[Rows from a spatial reasoning dataset]
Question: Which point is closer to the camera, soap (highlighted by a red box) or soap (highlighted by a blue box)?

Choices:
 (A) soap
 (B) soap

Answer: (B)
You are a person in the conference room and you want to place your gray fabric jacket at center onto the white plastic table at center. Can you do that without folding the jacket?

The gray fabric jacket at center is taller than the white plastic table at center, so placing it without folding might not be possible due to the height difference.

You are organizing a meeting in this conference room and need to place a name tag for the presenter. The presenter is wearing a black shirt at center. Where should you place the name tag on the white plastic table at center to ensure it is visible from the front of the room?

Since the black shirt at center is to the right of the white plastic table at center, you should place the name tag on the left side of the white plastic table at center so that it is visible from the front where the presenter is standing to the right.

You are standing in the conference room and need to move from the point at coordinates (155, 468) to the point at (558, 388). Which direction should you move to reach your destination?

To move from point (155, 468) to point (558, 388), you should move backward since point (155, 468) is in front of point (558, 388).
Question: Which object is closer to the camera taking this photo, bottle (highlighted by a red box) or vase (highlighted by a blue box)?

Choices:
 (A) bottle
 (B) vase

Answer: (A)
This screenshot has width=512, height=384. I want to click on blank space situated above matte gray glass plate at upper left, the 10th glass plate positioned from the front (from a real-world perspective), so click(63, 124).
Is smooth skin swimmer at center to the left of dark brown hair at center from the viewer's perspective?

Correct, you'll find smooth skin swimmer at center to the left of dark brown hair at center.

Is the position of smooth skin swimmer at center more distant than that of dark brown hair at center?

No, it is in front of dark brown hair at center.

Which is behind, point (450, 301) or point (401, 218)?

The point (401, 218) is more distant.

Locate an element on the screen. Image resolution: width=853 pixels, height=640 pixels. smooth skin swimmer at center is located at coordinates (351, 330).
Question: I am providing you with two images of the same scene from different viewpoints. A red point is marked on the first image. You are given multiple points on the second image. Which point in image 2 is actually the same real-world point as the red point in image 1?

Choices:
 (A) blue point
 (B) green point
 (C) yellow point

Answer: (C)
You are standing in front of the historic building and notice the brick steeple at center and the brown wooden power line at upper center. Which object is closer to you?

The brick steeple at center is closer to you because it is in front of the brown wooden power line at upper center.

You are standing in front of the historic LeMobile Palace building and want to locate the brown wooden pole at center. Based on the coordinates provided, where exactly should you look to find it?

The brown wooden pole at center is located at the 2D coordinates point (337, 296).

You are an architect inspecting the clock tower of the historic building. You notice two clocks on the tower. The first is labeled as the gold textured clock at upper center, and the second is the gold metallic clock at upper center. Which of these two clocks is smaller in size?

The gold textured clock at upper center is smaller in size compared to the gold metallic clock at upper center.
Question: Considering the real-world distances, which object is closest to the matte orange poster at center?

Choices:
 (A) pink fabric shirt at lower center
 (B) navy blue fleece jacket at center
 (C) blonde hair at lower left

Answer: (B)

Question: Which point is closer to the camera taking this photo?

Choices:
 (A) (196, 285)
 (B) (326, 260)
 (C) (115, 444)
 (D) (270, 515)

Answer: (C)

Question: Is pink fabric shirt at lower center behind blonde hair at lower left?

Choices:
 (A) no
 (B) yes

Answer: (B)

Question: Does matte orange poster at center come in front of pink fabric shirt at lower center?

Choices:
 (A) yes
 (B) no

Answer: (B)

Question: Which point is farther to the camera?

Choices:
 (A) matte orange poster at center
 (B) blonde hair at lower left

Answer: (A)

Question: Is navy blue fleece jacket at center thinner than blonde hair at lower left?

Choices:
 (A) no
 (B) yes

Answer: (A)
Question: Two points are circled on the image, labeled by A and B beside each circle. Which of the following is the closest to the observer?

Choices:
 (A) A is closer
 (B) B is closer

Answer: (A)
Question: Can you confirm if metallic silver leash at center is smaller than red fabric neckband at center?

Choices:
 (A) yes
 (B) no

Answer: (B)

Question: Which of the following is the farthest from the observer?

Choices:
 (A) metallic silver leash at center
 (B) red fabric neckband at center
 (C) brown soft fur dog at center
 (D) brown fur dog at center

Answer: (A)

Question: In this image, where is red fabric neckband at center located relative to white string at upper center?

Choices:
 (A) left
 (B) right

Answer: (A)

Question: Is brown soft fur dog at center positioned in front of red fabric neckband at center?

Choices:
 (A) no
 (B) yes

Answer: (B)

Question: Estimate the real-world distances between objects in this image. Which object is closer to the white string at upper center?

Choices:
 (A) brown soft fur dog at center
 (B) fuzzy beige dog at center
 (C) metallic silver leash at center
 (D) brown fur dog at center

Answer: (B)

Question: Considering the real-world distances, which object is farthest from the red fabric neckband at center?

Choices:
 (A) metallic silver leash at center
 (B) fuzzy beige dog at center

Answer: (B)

Task instructions
Count the lines in the records above that contain the word "taking". Give only the number.

Answer for this exercise
2